An exact copy of every entry is required, without the pictures.
--- START ---
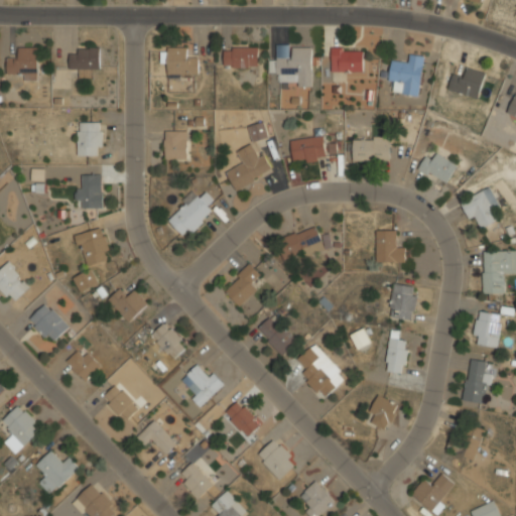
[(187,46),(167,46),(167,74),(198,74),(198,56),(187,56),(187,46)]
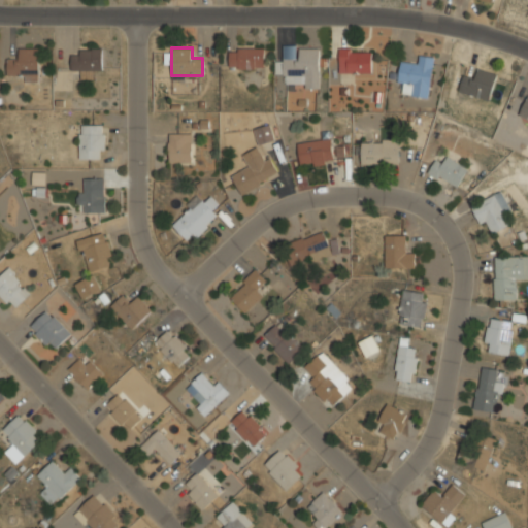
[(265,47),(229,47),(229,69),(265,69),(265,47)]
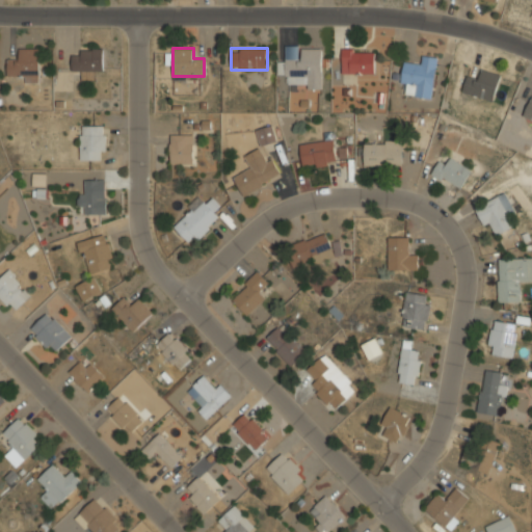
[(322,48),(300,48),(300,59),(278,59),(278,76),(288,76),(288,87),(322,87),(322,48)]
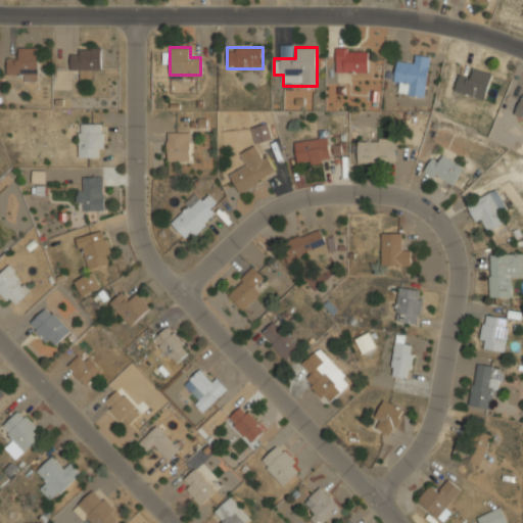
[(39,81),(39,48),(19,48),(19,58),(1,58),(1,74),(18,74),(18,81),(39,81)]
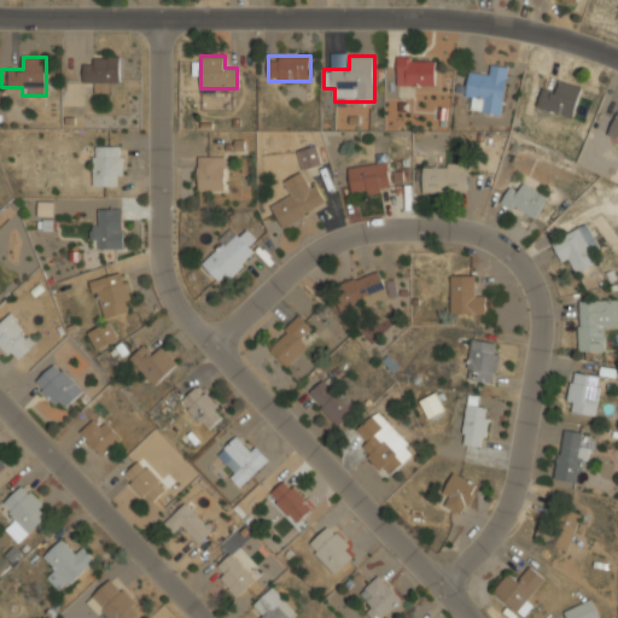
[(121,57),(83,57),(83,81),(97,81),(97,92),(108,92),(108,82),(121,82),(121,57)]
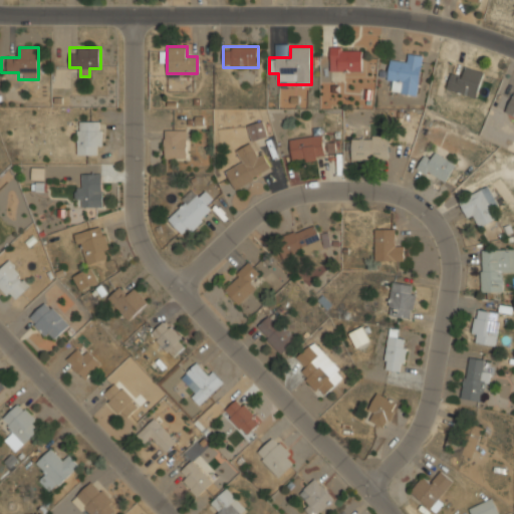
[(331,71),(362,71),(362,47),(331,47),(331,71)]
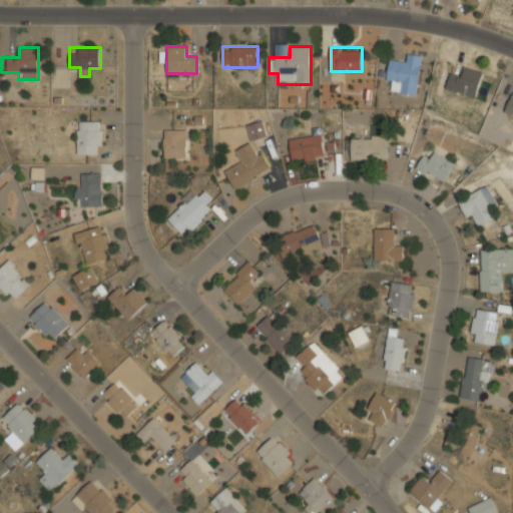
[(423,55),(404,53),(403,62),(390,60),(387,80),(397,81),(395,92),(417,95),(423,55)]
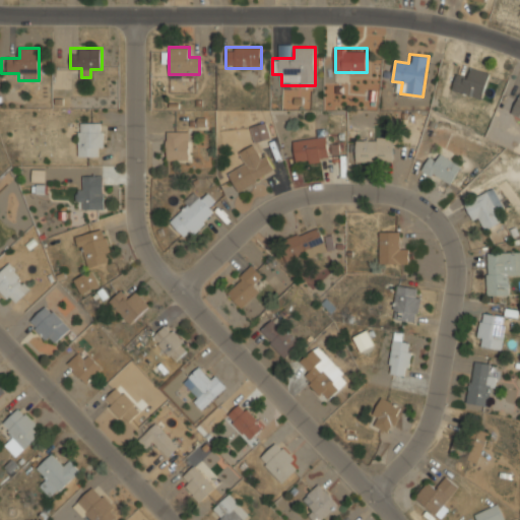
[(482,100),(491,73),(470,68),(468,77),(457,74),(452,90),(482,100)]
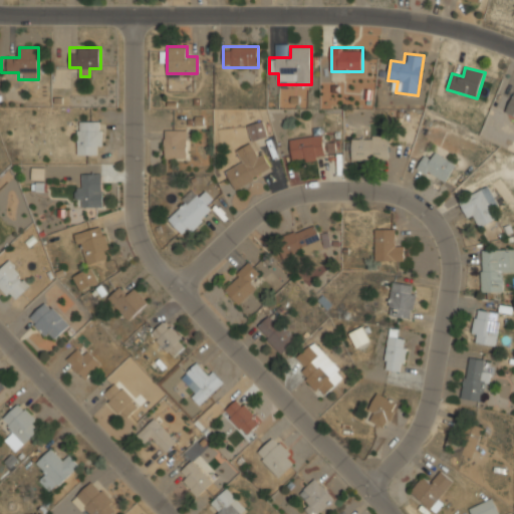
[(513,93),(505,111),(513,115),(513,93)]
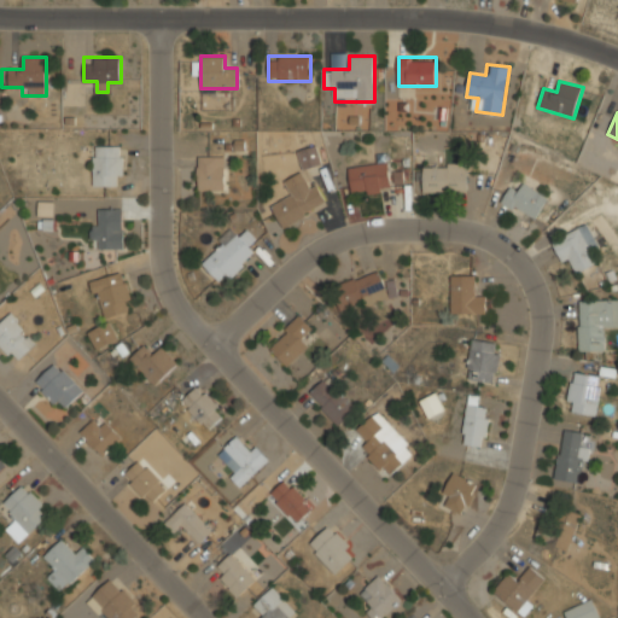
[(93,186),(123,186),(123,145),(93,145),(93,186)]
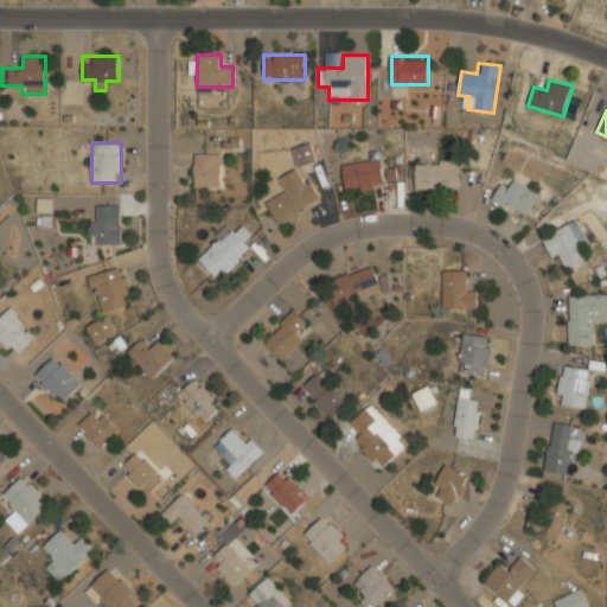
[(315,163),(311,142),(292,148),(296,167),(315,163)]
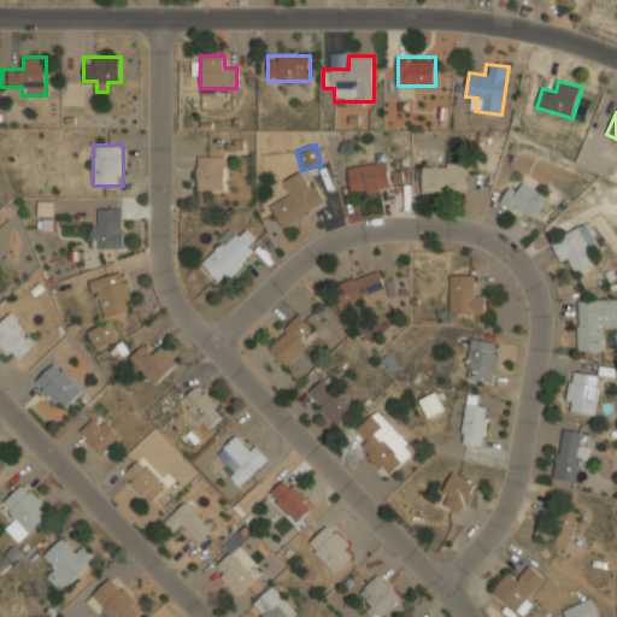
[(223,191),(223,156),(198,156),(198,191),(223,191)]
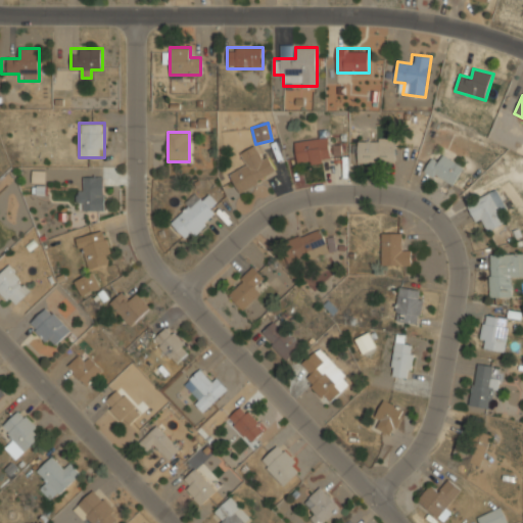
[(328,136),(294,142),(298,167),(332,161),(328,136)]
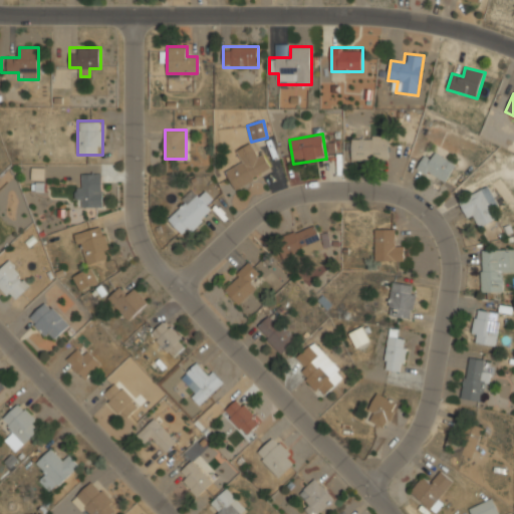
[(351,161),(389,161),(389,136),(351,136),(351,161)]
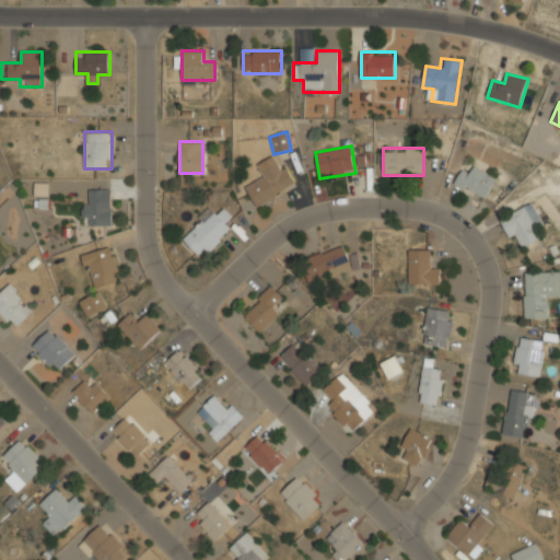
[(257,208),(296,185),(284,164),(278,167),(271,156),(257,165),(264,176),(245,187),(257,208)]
--- END ---
RESPONSE FOR THIS EXERCISE:
[(187,46),(167,46),(167,74),(198,74),(198,56),(187,56),(187,46)]
[(265,47),(229,47),(229,69),(265,69),(265,47)]
[(322,48),(300,48),(300,59),(278,59),(278,76),(288,76),(288,87),(322,87),(322,48)]
[(39,81),(39,48),(19,48),(19,58),(1,58),(1,74),(18,74),(18,81),(39,81)]
[(121,57),(83,57),(83,81),(97,81),(97,92),(108,92),(108,82),(121,82),(121,57)]
[(331,71),(362,71),(362,47),(331,47),(331,71)]
[(423,55),(404,53),(403,62),(390,60),(387,80),(397,81),(395,92),(417,95),(423,55)]
[(482,100),(491,73),(470,68),(468,77),(457,74),(452,90),(482,100)]
[(513,93),(505,111),(513,115),(513,93)]
[(93,186),(123,186),(123,145),(93,145),(93,186)]
[(315,163),(311,142),(292,148),(296,167),(315,163)]
[(223,191),(223,156),(198,156),(198,191),(223,191)]
[(328,136),(294,142),(298,167),(332,161),(328,136)]
[(351,161),(389,161),(389,136),(351,136),(351,161)]
[(257,208),(296,185),(284,164),(278,167),(271,156),(257,165),(264,176),(245,187),(257,208)]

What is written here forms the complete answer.